All lines from the one with "(609, 273) = (392, 247): green" through the close of the records below are to be set down exactly, and no others.

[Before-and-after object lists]
────────────────────
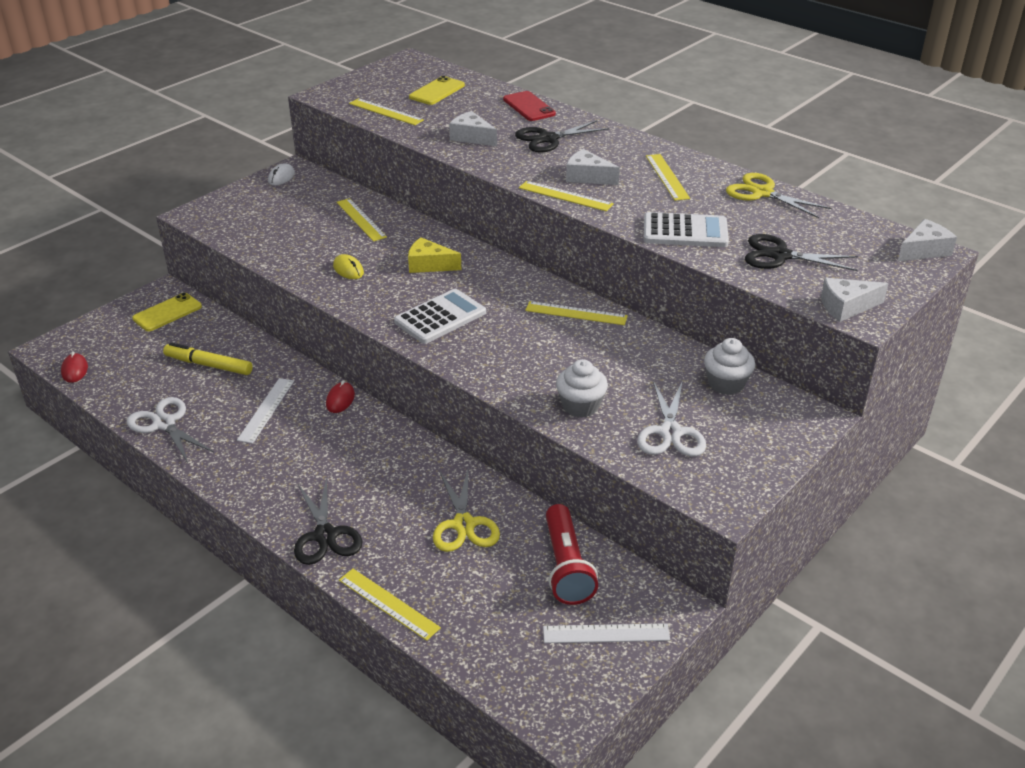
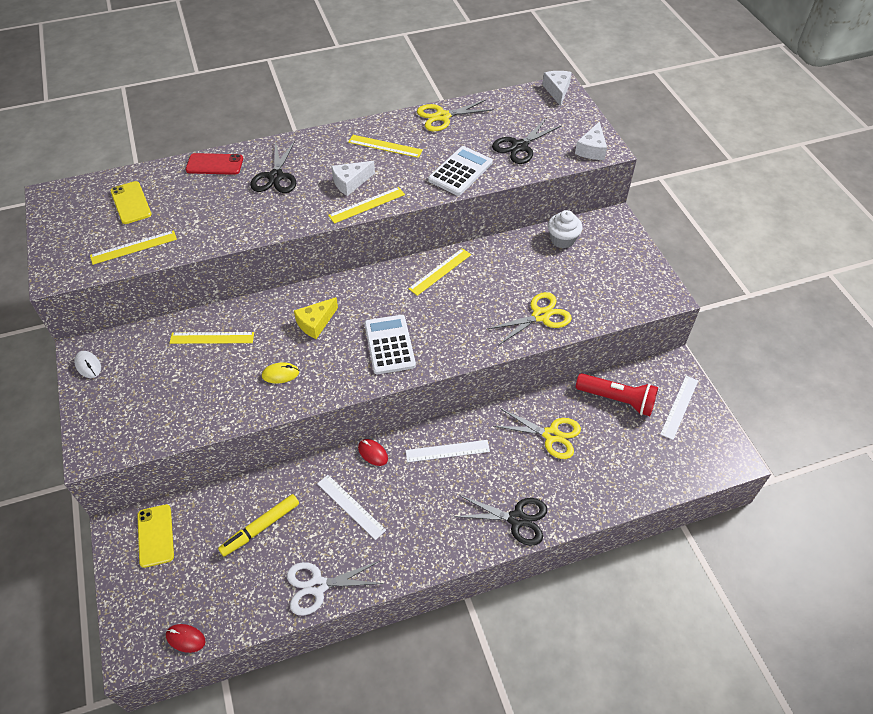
camera: 60 degrees left, 15 degrees up
(380, 450) = (447, 451): none -> white ruler
(388, 603) = (601, 507): yellow ruler -> none
(471, 137) = (232, 215): white cheese -> none
(580, 406) = (540, 316): white cupcake -> yellow scissors
(670, 432) = (592, 287): white scissors -> none

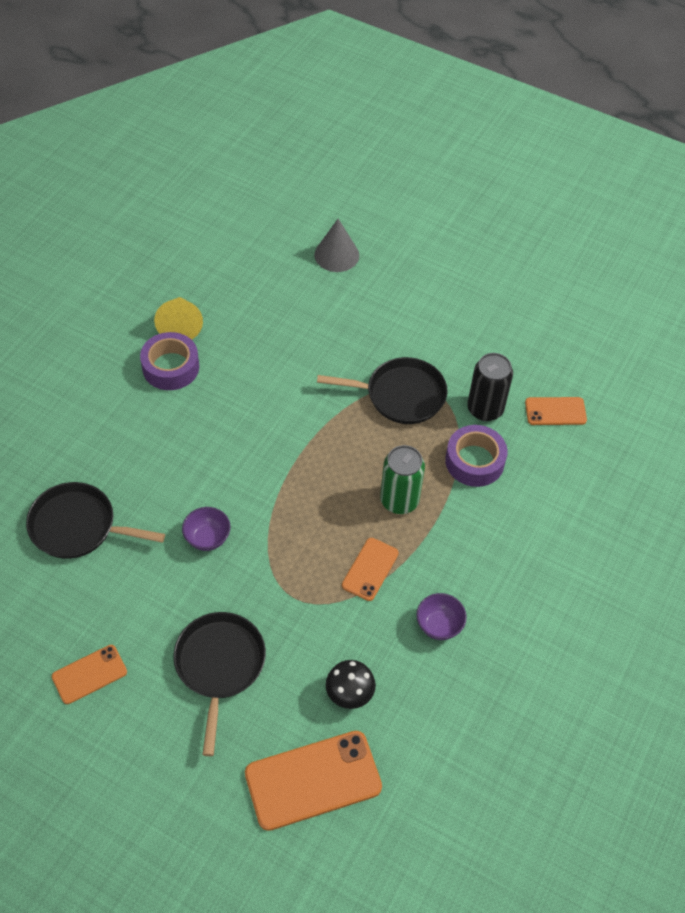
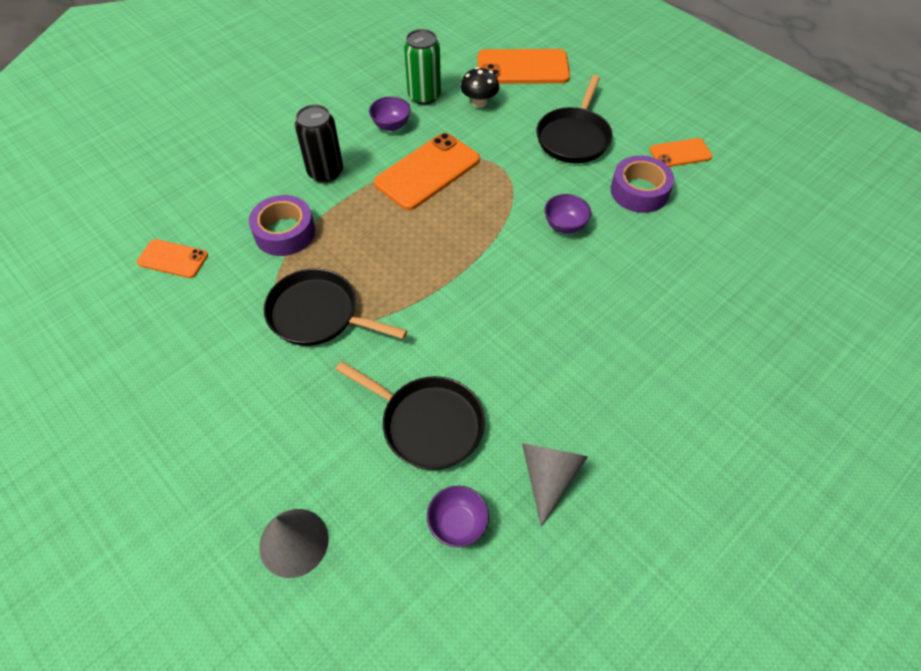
camera: 160 degrees left, 0 degrees up
(78, 526) = (690, 263): black pan -> black pan (427, 424)
(171, 367) = (571, 416): purple tape -> purple tape (639, 191)
(180, 325) = (549, 477): yellow cone -> grey cone
(235, 286) = (457, 524): none -> purple bowl
(370, 569) = (427, 171): orange phone -> orange phone, size x1.77
(399, 500) = (375, 216): green can -> green can (424, 96)
(485, 409) = (240, 278): black can -> black can (325, 172)

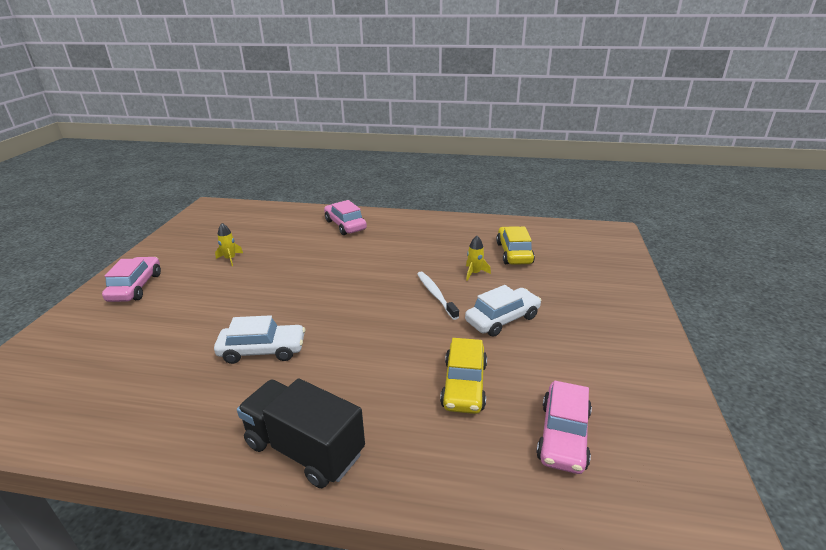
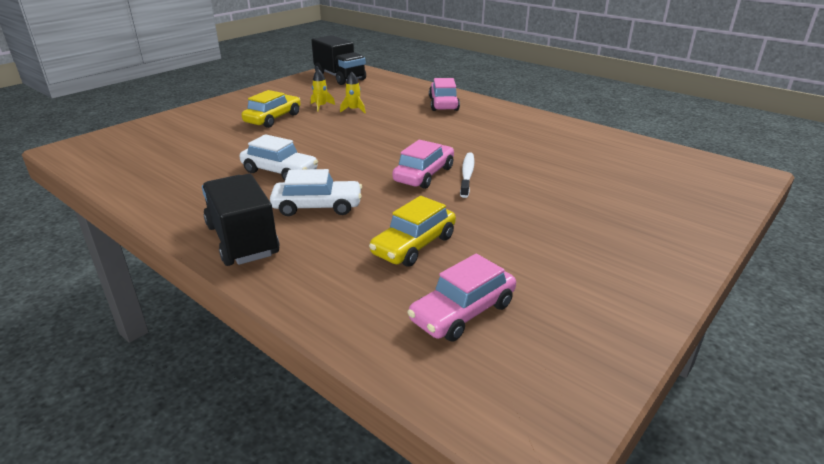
camera: 30 degrees right, 0 degrees up
(136, 287) = (237, 108): pink car -> pink car (424, 174)
(216, 219) = (340, 77): none -> black truck
(474, 273) = (527, 169): yellow rocket -> yellow rocket (353, 110)
(502, 319) = (511, 211): white car -> white car (317, 206)
(514, 253) = (592, 164): yellow car -> yellow car (273, 118)

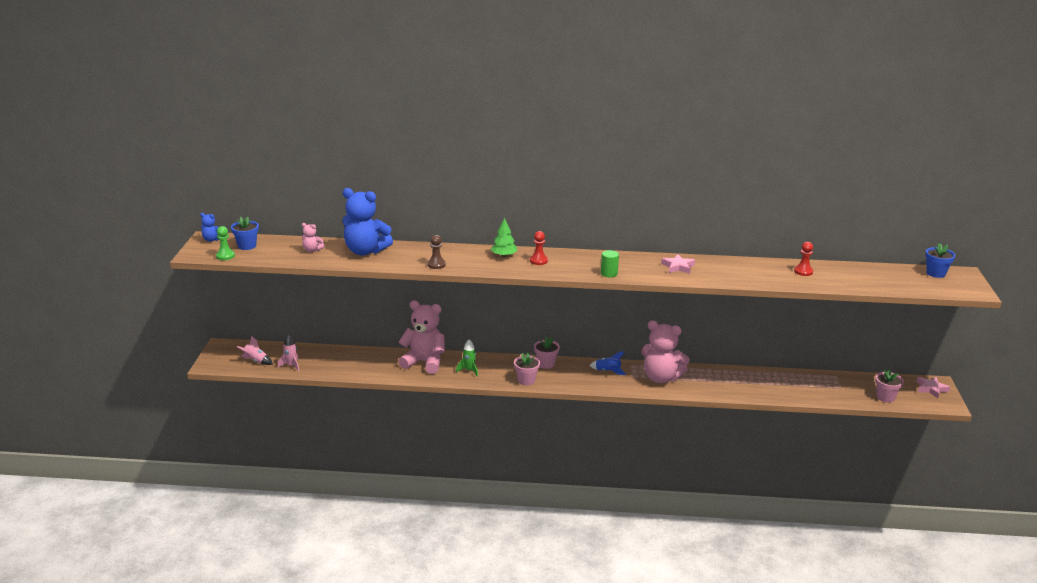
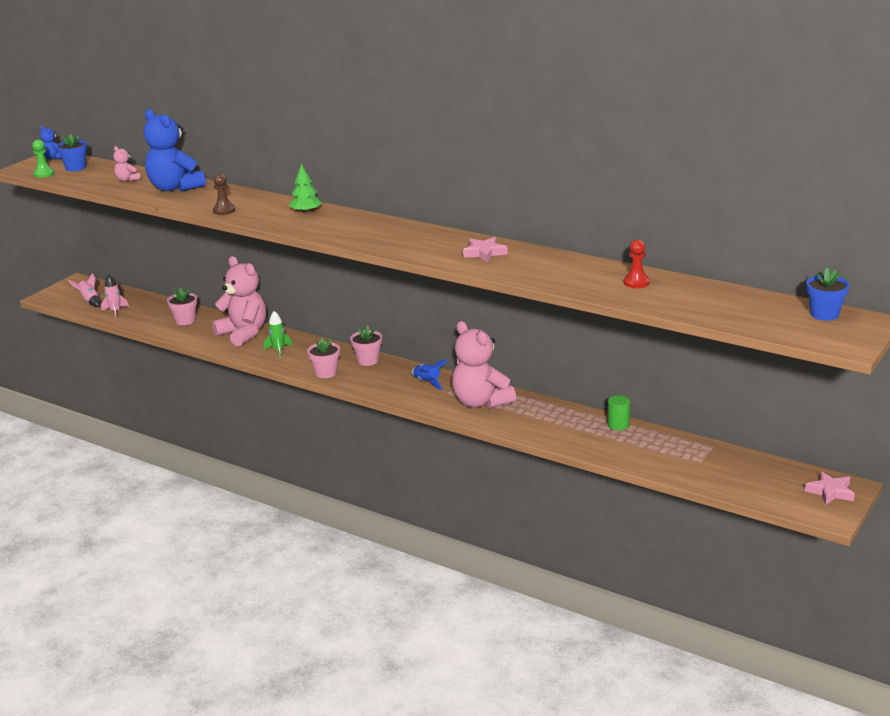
camera: 30 degrees right, 0 degrees up
(538, 261) = (335, 223): red pawn -> none
(609, 273) = (392, 247): green cylinder -> green cylinder (618, 425)
(885, 397) = (749, 486): pink flower pot -> pink flower pot (185, 320)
────────────────────
RESULT:
(609, 273) = (392, 247): green cylinder -> green cylinder (618, 425)
(885, 397) = (749, 486): pink flower pot -> pink flower pot (185, 320)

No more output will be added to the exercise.